** SOURCE MATERIAL follows **
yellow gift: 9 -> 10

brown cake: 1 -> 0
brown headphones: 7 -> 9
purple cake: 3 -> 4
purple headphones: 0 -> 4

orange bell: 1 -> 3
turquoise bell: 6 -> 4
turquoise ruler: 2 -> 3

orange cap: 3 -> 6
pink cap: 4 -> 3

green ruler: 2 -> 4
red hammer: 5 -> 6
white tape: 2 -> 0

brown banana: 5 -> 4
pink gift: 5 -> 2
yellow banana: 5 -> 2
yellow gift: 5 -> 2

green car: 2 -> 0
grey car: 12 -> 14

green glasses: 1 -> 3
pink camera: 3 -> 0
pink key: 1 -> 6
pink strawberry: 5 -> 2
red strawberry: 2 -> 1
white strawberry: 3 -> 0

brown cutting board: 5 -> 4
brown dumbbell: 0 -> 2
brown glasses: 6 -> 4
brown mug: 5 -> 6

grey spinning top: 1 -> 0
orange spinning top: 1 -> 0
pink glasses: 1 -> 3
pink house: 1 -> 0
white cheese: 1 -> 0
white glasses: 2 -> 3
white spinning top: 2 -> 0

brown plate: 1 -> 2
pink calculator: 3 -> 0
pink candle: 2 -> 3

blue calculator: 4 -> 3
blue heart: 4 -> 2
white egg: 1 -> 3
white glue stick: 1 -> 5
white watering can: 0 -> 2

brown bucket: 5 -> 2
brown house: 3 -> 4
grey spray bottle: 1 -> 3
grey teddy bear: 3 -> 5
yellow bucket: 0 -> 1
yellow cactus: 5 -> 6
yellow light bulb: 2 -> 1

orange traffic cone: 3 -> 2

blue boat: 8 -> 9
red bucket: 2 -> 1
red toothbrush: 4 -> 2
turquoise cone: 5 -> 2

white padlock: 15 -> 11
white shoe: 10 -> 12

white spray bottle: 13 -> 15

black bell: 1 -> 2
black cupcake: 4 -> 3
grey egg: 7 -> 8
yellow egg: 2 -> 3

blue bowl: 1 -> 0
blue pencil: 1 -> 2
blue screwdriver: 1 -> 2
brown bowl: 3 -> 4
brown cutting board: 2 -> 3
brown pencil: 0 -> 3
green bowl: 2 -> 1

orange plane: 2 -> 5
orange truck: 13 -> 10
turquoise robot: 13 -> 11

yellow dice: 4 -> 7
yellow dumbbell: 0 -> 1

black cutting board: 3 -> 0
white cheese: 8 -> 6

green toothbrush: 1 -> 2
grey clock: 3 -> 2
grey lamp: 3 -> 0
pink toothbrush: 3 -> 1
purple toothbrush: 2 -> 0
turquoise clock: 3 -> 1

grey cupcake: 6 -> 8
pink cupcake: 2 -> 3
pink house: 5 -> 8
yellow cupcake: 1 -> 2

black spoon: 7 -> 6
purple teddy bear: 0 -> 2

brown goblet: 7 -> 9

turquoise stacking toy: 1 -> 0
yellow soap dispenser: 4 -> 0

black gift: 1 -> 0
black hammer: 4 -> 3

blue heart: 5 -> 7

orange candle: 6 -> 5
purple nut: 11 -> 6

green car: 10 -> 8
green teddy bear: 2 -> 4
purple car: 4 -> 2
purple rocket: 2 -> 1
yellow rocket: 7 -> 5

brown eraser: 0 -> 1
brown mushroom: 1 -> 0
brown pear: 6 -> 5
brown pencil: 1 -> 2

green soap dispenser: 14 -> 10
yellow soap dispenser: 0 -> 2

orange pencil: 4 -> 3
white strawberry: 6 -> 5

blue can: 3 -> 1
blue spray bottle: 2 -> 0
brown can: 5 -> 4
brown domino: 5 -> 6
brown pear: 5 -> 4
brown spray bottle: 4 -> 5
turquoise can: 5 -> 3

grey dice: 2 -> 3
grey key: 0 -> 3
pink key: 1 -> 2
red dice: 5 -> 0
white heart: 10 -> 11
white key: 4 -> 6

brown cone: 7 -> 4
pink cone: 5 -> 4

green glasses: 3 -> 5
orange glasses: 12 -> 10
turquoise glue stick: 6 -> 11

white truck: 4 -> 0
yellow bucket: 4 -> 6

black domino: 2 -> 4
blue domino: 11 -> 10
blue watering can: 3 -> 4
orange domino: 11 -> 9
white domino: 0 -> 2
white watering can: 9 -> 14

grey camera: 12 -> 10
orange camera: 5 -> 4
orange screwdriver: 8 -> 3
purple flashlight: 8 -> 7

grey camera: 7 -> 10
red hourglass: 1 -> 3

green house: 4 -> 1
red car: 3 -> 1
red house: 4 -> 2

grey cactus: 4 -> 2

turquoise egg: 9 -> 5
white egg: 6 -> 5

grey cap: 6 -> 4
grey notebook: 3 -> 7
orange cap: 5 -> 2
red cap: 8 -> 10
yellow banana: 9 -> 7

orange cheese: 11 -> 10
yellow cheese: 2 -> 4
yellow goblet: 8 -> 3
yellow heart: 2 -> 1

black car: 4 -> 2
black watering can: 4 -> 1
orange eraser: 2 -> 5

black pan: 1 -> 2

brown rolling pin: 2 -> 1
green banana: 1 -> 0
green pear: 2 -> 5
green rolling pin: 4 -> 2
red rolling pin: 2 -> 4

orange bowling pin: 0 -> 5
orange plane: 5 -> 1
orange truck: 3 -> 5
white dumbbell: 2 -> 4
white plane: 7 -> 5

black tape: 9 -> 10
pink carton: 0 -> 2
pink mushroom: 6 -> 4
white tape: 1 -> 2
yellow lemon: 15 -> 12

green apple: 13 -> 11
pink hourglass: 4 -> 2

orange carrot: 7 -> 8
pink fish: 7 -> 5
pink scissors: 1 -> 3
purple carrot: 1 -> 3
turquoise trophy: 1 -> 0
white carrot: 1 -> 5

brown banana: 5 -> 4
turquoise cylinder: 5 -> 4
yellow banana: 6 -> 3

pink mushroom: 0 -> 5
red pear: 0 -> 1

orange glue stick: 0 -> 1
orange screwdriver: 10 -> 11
** End of SOURCE MATERIAL **
## WHAT TO PRODUCE
Return each line of the data where the word "spray" appears.

## TASK RESULT
grey spray bottle: 1 -> 3
white spray bottle: 13 -> 15
blue spray bottle: 2 -> 0
brown spray bottle: 4 -> 5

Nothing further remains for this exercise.